→ **DATA PROVIDED**:
****************

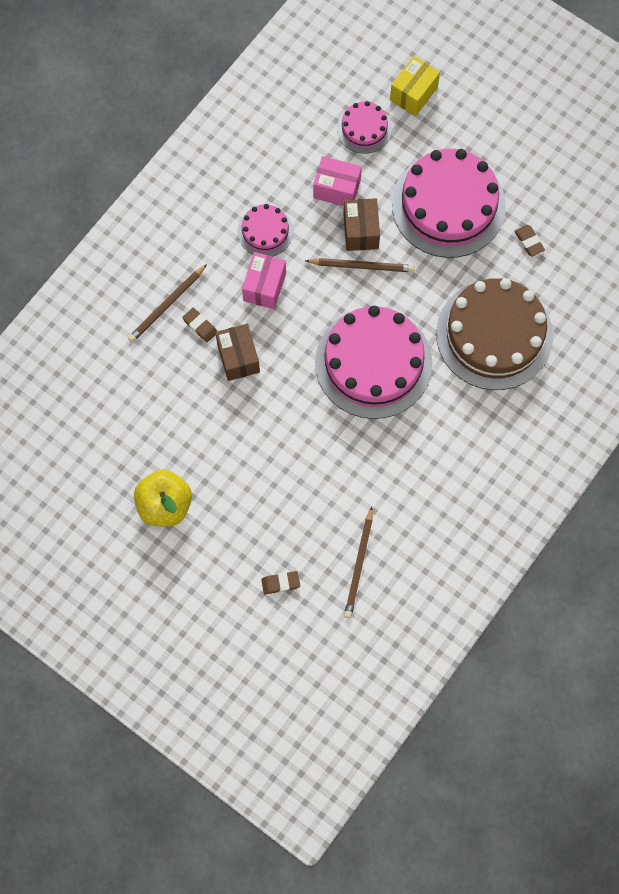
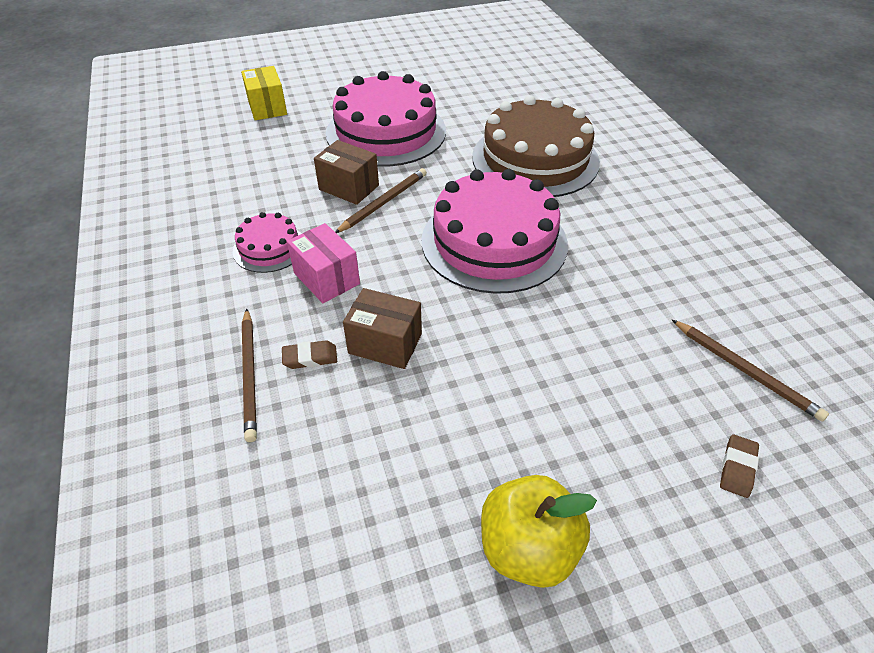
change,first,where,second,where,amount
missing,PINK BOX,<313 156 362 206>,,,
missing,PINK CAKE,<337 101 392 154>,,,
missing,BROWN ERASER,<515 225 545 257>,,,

****************

Since only the text is needed, retype the data above exactly and omit the pictures.

change,first,where,second,where,amount
missing,PINK BOX,<313 156 362 206>,,,
missing,PINK CAKE,<337 101 392 154>,,,
missing,BROWN ERASER,<515 225 545 257>,,,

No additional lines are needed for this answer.